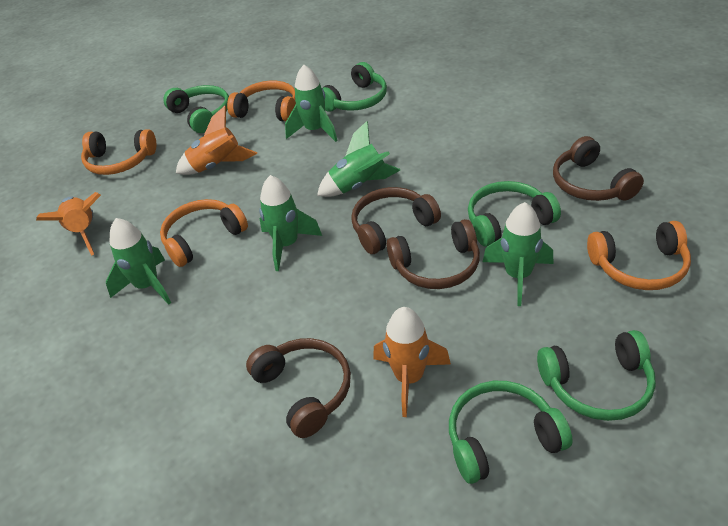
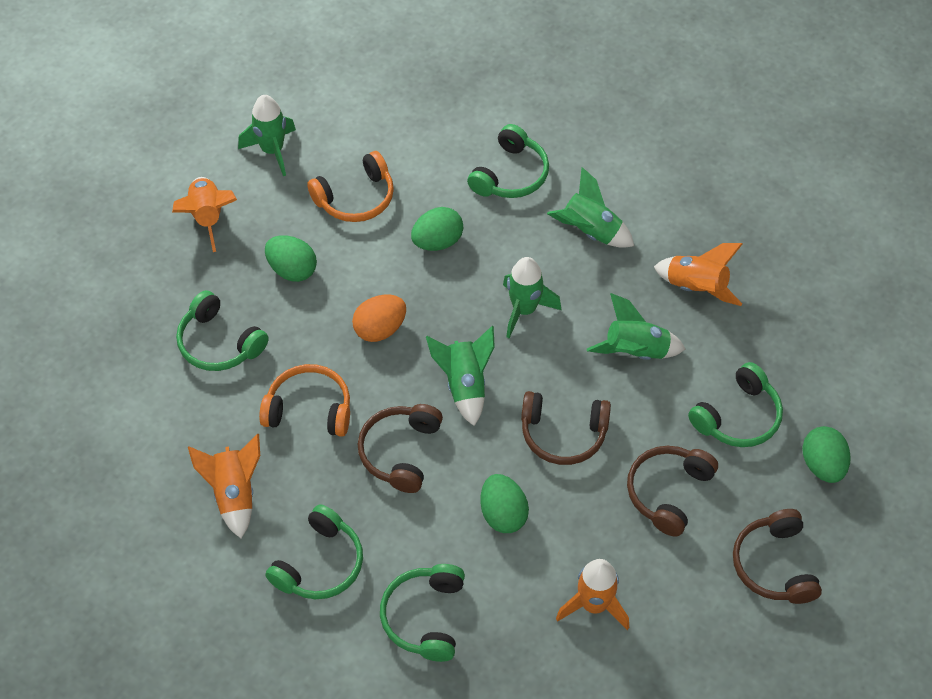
green egg: 0 -> 4
orange egg: 0 -> 1
orange headphones: 4 -> 2
orange rocket: 3 -> 4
# # #
## What you are asked to do
Transcribe the listing in full. Leave the pictures out.

## Result of this exercise
green egg: 0 -> 4
orange egg: 0 -> 1
orange headphones: 4 -> 2
orange rocket: 3 -> 4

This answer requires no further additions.